THE PROBLEM - Repeat each entry as written and leave the images out of the copy.

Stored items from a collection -

....

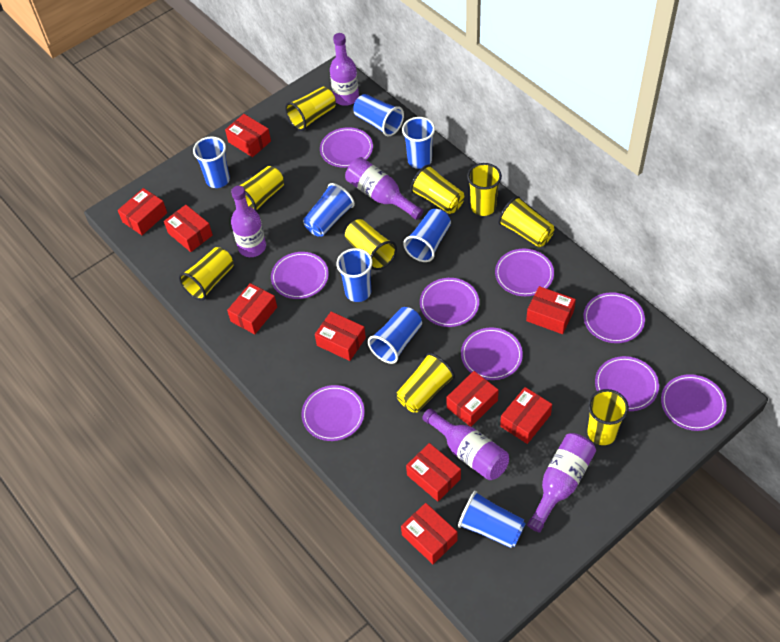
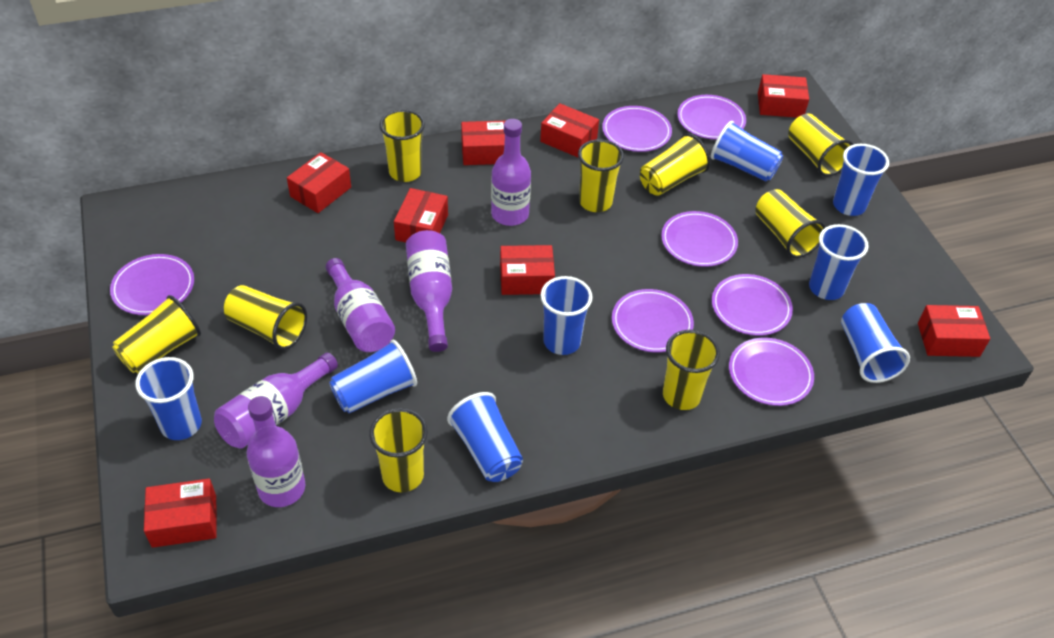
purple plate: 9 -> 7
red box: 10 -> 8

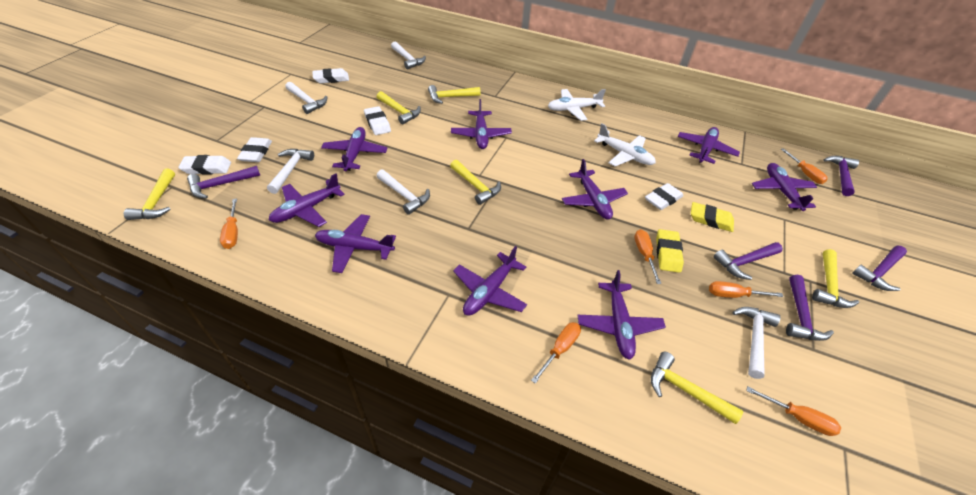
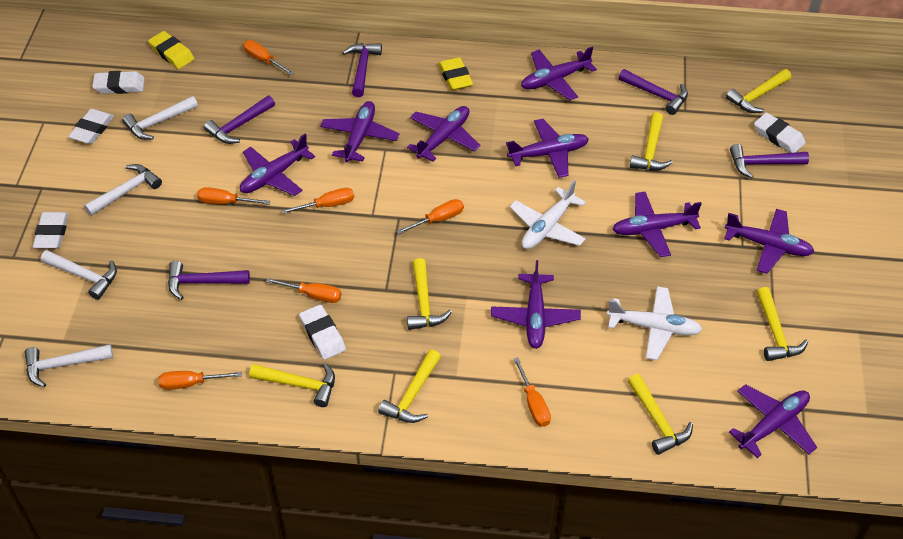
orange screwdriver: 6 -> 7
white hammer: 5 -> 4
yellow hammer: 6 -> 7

....

ANSWER BELOW -
purple plate: 9 -> 7
red box: 10 -> 8

orange screwdriver: 6 -> 7
white hammer: 5 -> 4
yellow hammer: 6 -> 7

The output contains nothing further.